What is needed> Leave out the pictures and restate the rest of the data exactly.

%%

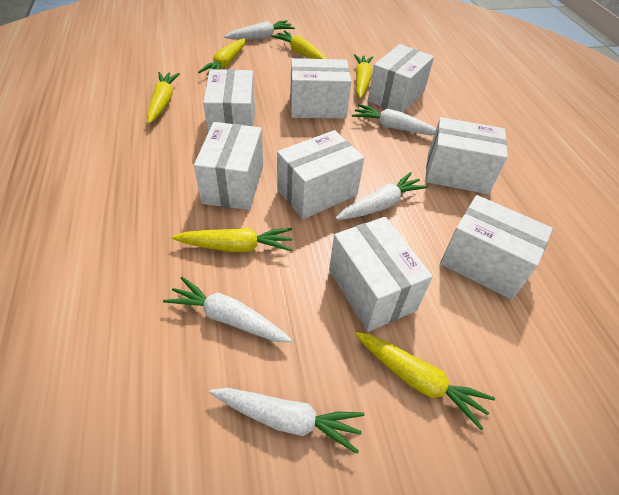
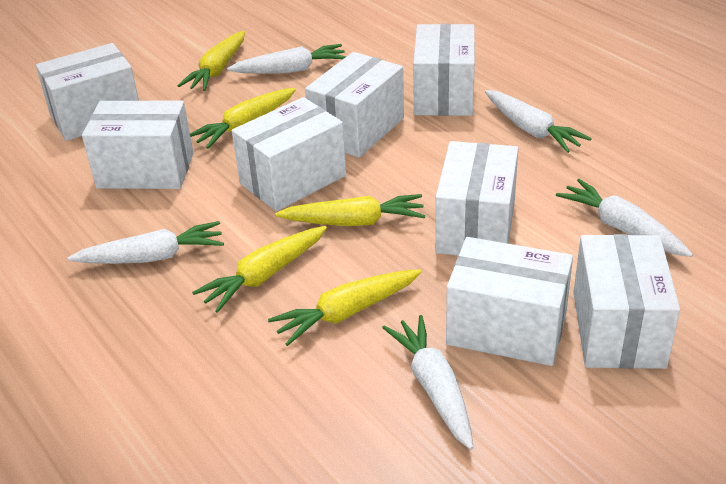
yellow carrot: 6 -> 5

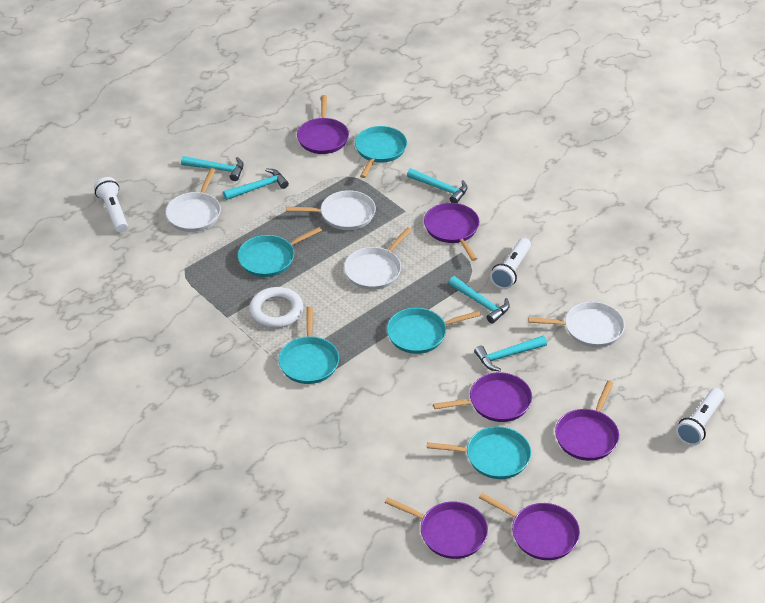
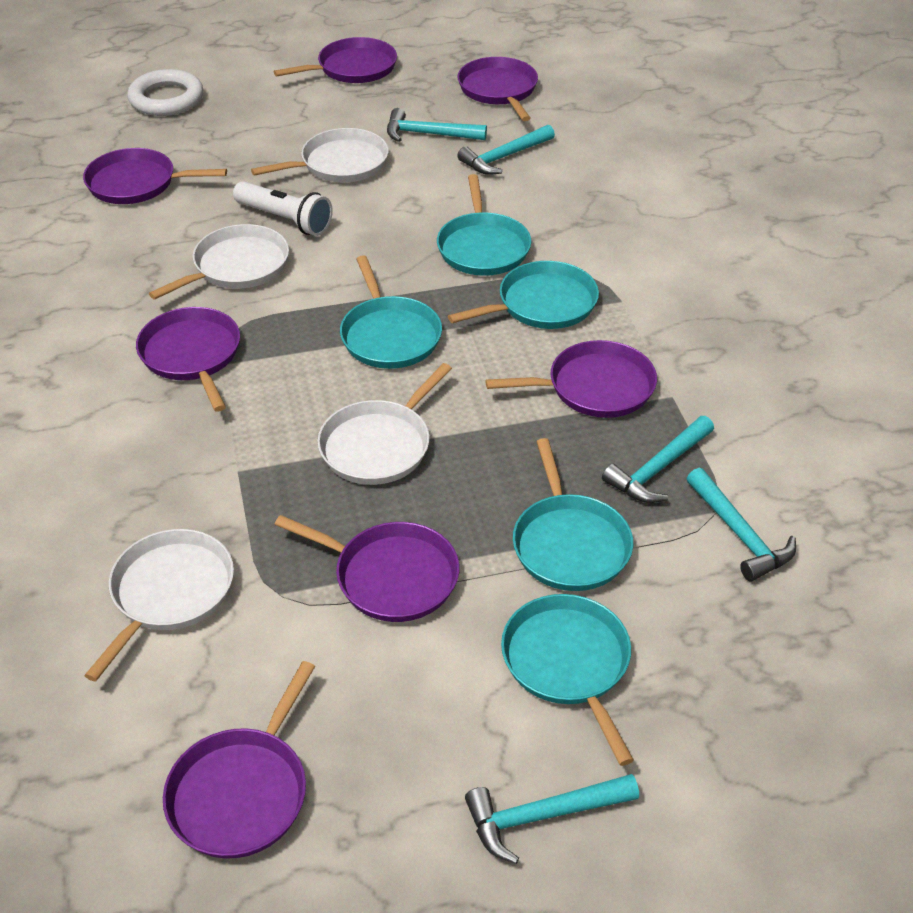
purple pan: 6 -> 7
white flashlight: 3 -> 1

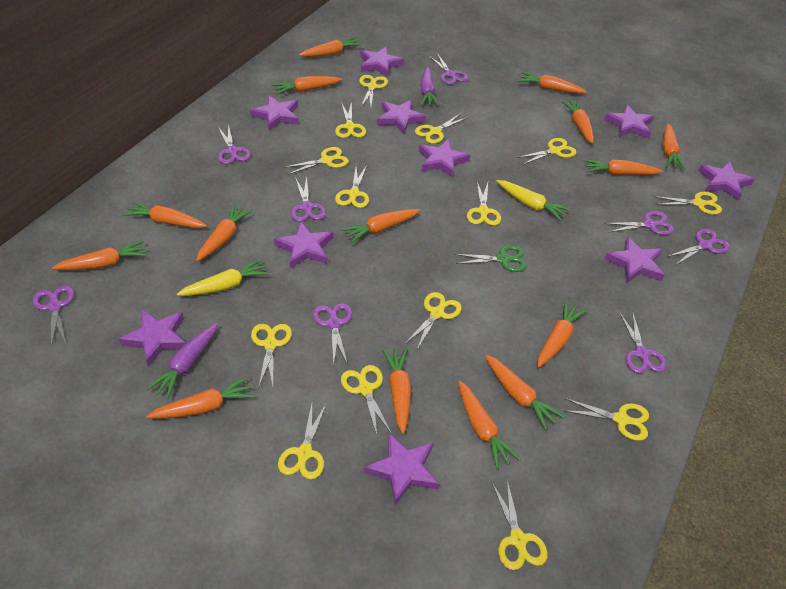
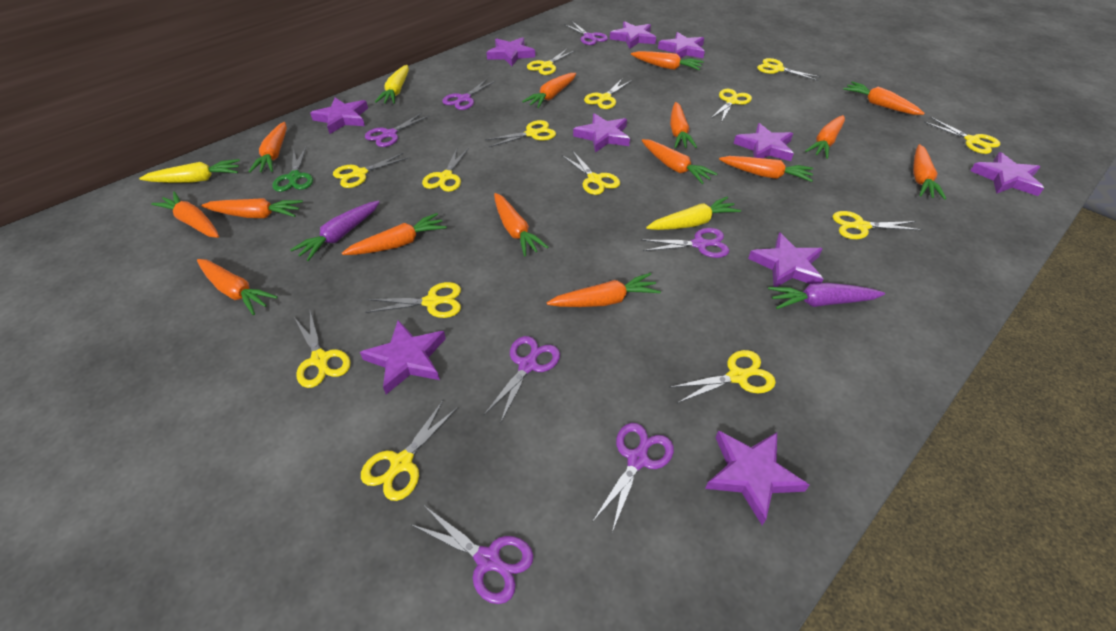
purple scissors: 8 -> 7
yellow carrot: 2 -> 3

%%

Result>
yellow carrot: 6 -> 5

purple pan: 6 -> 7
white flashlight: 3 -> 1

purple scissors: 8 -> 7
yellow carrot: 2 -> 3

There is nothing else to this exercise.